Edit difference data:

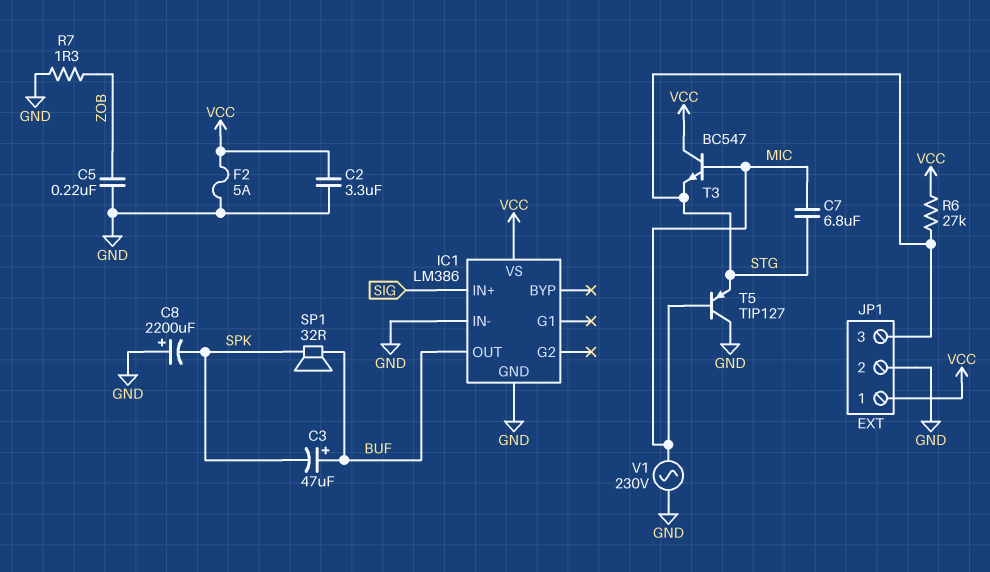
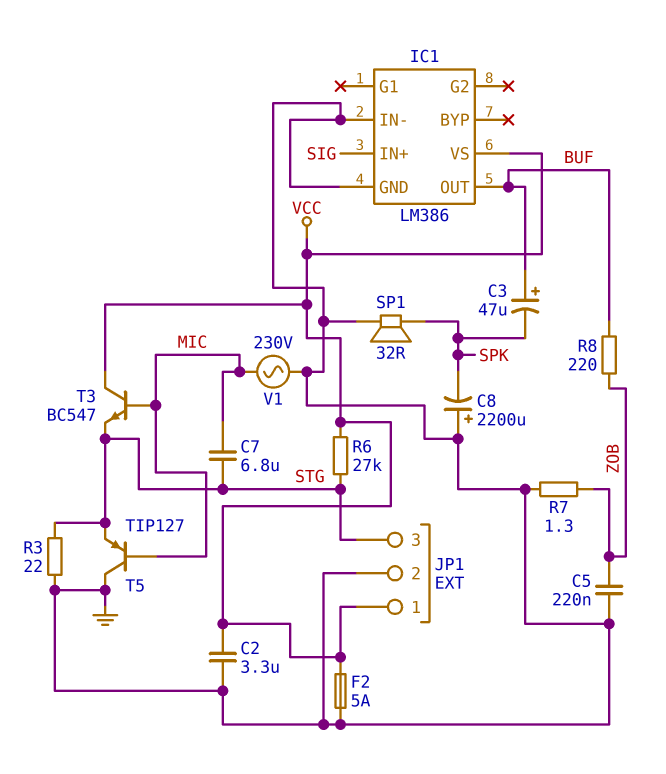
R3: none -> 22 (GND, STG)
R8: none -> 220 (BUF, ZOB)
SP1: speaker 32R (BUF, SPK) -> speaker 32R (GND, SPK)

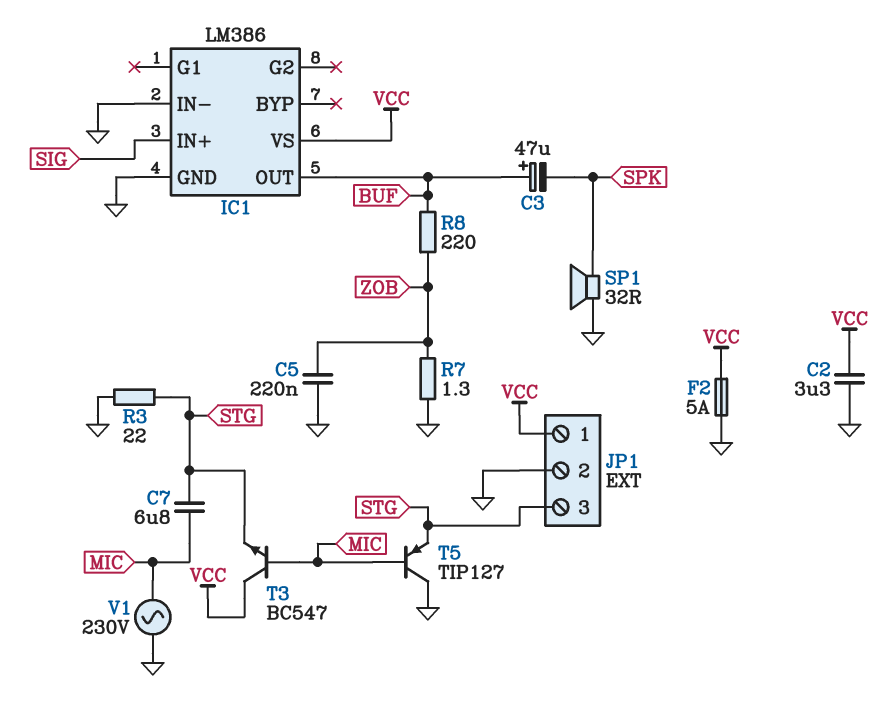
C8: 2200uF (plus GND, minus SPK) -> none
R6: 27k (STG, VCC) -> none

**REQUIREMENT**
Establish how many lines of the data above contain "none". State that number and no more.

**RESPONSE TO THIS EXERCISE**
4